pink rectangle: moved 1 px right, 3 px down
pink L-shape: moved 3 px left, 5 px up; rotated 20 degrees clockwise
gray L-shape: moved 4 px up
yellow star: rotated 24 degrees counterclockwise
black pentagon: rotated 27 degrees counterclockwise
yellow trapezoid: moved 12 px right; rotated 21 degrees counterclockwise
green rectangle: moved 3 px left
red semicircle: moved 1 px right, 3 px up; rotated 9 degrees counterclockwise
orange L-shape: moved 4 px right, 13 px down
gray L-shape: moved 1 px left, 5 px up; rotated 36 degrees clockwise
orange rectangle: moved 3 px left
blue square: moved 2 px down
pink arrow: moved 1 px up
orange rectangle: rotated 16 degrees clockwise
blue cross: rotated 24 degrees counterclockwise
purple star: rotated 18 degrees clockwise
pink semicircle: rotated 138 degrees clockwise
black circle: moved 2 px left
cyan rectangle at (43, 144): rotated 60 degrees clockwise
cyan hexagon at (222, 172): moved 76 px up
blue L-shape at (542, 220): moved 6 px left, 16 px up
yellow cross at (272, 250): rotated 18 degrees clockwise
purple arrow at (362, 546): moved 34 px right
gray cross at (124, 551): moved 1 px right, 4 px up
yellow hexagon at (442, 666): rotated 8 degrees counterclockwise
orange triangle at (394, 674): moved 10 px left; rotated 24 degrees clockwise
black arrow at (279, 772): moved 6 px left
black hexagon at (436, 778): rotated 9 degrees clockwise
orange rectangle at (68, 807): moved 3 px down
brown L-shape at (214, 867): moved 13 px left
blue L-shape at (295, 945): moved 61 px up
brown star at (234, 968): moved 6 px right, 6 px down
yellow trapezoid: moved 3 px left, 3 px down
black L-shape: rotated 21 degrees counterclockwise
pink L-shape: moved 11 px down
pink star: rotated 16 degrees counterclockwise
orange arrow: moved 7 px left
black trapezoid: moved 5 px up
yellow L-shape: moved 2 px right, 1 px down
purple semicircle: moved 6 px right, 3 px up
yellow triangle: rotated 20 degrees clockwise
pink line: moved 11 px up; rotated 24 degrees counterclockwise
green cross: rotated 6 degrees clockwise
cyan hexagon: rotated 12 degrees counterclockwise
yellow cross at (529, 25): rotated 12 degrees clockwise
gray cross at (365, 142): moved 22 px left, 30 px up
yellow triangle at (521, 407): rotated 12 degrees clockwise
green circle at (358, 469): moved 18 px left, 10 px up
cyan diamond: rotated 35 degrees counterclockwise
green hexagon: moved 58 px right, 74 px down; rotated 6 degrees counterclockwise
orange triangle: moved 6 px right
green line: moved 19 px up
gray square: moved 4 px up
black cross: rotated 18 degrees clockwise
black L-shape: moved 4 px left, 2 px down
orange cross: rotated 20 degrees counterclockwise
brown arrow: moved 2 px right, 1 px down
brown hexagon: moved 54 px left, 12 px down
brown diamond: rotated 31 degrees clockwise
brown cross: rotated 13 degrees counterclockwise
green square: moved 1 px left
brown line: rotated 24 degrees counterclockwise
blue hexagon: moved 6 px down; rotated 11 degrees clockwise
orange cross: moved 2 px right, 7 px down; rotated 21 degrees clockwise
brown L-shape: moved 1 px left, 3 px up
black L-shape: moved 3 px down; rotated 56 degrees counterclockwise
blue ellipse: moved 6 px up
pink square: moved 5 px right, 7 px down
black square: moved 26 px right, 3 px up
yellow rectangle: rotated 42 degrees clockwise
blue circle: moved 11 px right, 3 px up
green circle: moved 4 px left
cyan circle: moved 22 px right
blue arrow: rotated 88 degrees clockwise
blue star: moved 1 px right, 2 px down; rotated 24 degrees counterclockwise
☆ ☆ ☆ ☆ ☆
**TASK PROMPT**
Copy all of the records above line for line, with no changes.

**CORRECT OUTPUT**
pink rectangle: moved 1 px right, 3 px down
pink L-shape: moved 3 px left, 5 px up; rotated 20 degrees clockwise
gray L-shape: moved 4 px up
yellow star: rotated 24 degrees counterclockwise
black pentagon: rotated 27 degrees counterclockwise
yellow trapezoid: moved 12 px right; rotated 21 degrees counterclockwise
green rectangle: moved 3 px left
red semicircle: moved 1 px right, 3 px up; rotated 9 degrees counterclockwise
orange L-shape: moved 4 px right, 13 px down
gray L-shape: moved 1 px left, 5 px up; rotated 36 degrees clockwise
orange rectangle: moved 3 px left
blue square: moved 2 px down
pink arrow: moved 1 px up
orange rectangle: rotated 16 degrees clockwise
blue cross: rotated 24 degrees counterclockwise
purple star: rotated 18 degrees clockwise
pink semicircle: rotated 138 degrees clockwise
black circle: moved 2 px left
cyan rectangle at (43, 144): rotated 60 degrees clockwise
cyan hexagon at (222, 172): moved 76 px up
blue L-shape at (542, 220): moved 6 px left, 16 px up
yellow cross at (272, 250): rotated 18 degrees clockwise
purple arrow at (362, 546): moved 34 px right
gray cross at (124, 551): moved 1 px right, 4 px up
yellow hexagon at (442, 666): rotated 8 degrees counterclockwise
orange triangle at (394, 674): moved 10 px left; rotated 24 degrees clockwise
black arrow at (279, 772): moved 6 px left
black hexagon at (436, 778): rotated 9 degrees clockwise
orange rectangle at (68, 807): moved 3 px down
brown L-shape at (214, 867): moved 13 px left
blue L-shape at (295, 945): moved 61 px up
brown star at (234, 968): moved 6 px right, 6 px down
yellow trapezoid: moved 3 px left, 3 px down
black L-shape: rotated 21 degrees counterclockwise
pink L-shape: moved 11 px down
pink star: rotated 16 degrees counterclockwise
orange arrow: moved 7 px left
black trapezoid: moved 5 px up
yellow L-shape: moved 2 px right, 1 px down
purple semicircle: moved 6 px right, 3 px up
yellow triangle: rotated 20 degrees clockwise
pink line: moved 11 px up; rotated 24 degrees counterclockwise
green cross: rotated 6 degrees clockwise
cyan hexagon: rotated 12 degrees counterclockwise
yellow cross at (529, 25): rotated 12 degrees clockwise
gray cross at (365, 142): moved 22 px left, 30 px up
yellow triangle at (521, 407): rotated 12 degrees clockwise
green circle at (358, 469): moved 18 px left, 10 px up
cyan diamond: rotated 35 degrees counterclockwise
green hexagon: moved 58 px right, 74 px down; rotated 6 degrees counterclockwise
orange triangle: moved 6 px right
green line: moved 19 px up
gray square: moved 4 px up
black cross: rotated 18 degrees clockwise
black L-shape: moved 4 px left, 2 px down
orange cross: rotated 20 degrees counterclockwise
brown arrow: moved 2 px right, 1 px down
brown hexagon: moved 54 px left, 12 px down
brown diamond: rotated 31 degrees clockwise
brown cross: rotated 13 degrees counterclockwise
green square: moved 1 px left
brown line: rotated 24 degrees counterclockwise
blue hexagon: moved 6 px down; rotated 11 degrees clockwise
orange cross: moved 2 px right, 7 px down; rotated 21 degrees clockwise
brown L-shape: moved 1 px left, 3 px up
black L-shape: moved 3 px down; rotated 56 degrees counterclockwise
blue ellipse: moved 6 px up
pink square: moved 5 px right, 7 px down
black square: moved 26 px right, 3 px up
yellow rectangle: rotated 42 degrees clockwise
blue circle: moved 11 px right, 3 px up
green circle: moved 4 px left
cyan circle: moved 22 px right
blue arrow: rotated 88 degrees clockwise
blue star: moved 1 px right, 2 px down; rotated 24 degrees counterclockwise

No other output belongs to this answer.